*** Opening Extracted information ***

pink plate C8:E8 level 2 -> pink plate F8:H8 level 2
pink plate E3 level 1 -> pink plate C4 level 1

*** Closing Extracted information ***
*** Opening Extracted information ***

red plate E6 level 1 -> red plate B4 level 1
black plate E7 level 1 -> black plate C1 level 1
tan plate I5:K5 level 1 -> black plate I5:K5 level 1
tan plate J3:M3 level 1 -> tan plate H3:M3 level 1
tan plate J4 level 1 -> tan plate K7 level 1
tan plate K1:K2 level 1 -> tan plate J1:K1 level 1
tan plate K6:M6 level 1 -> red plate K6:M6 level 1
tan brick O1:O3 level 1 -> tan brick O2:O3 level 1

*** Closing Extracted information ***
*** Opening Extracted information ***

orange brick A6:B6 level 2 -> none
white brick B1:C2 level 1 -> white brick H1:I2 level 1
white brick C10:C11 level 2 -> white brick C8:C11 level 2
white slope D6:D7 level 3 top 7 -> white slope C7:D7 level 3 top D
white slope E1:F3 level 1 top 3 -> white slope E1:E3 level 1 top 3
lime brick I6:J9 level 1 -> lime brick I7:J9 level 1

*** Closing Extracted information ***

• Aim of the exercise
Out of the listing above, reproduce exactly the lines from the one with "pink plate C8:E8" up to and including the one with "pink plate E3".

• Written response
pink plate C8:E8 level 2 -> pink plate F8:H8 level 2
pink plate E3 level 1 -> pink plate C4 level 1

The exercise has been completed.